_Entries provided:_
Content starts
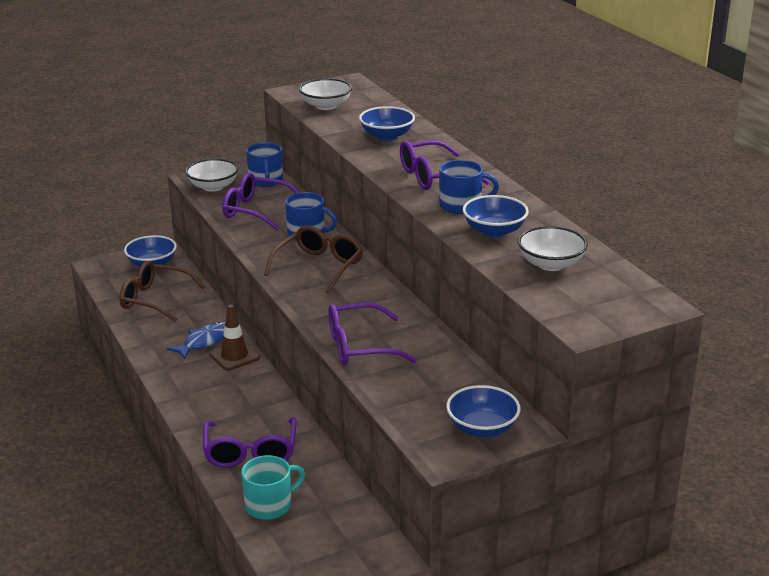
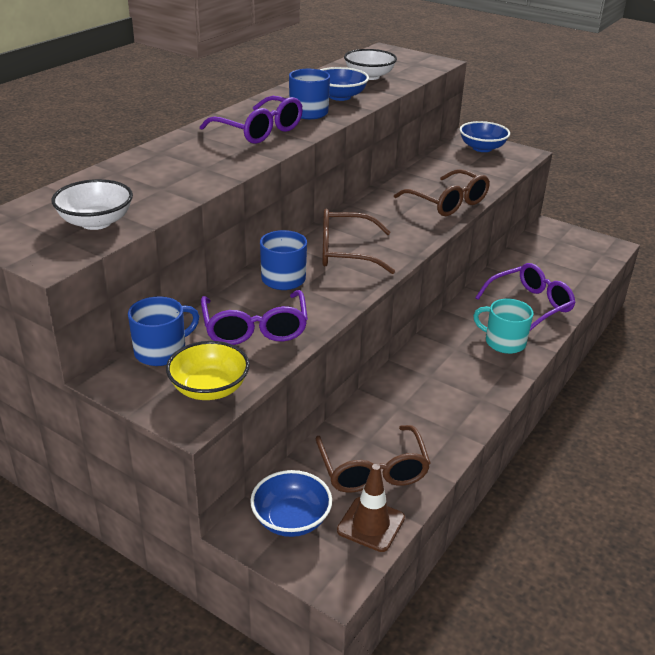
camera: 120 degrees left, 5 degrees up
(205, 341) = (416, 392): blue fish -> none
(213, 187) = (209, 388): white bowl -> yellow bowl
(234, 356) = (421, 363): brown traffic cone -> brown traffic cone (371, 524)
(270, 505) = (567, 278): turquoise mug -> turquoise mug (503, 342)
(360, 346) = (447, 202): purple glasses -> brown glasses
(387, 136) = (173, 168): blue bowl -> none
Content ends
Content starts
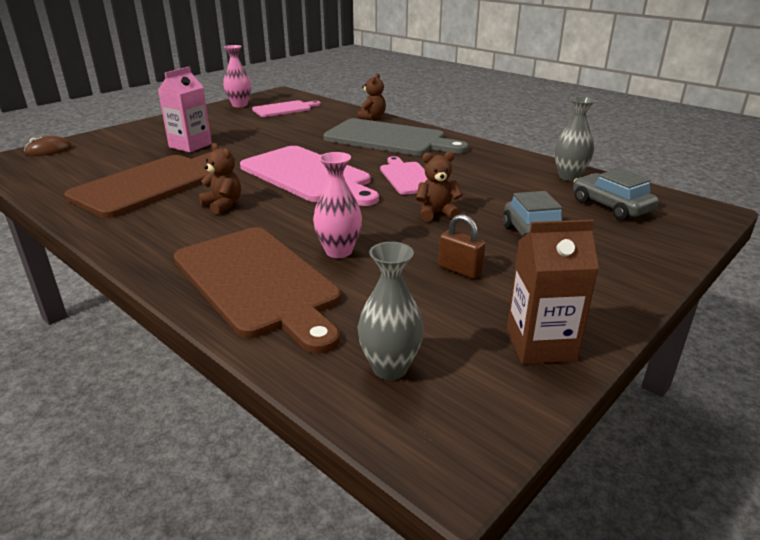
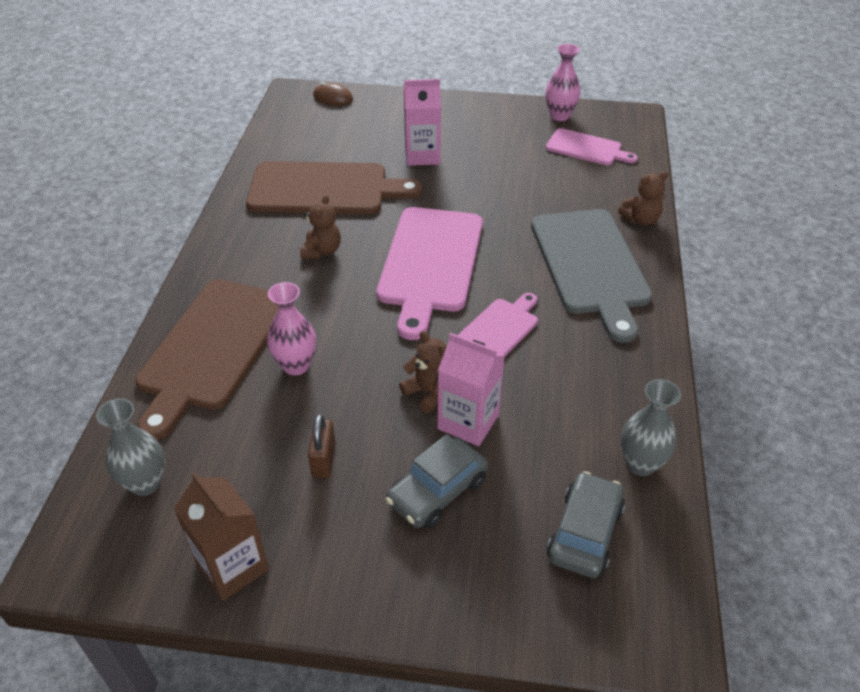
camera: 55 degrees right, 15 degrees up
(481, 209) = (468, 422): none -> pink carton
Content ends
_Task objective:_ Word for word, restate the lines of the listing above starting at the line with "camera: 120 degrees left, 5 degrees up" and ending at the line with "(387, 136) = (173, 168): blue bowl -> none", and nothing outside them.

_Solution below:_
camera: 120 degrees left, 5 degrees up
(205, 341) = (416, 392): blue fish -> none
(213, 187) = (209, 388): white bowl -> yellow bowl
(234, 356) = (421, 363): brown traffic cone -> brown traffic cone (371, 524)
(270, 505) = (567, 278): turquoise mug -> turquoise mug (503, 342)
(360, 346) = (447, 202): purple glasses -> brown glasses
(387, 136) = (173, 168): blue bowl -> none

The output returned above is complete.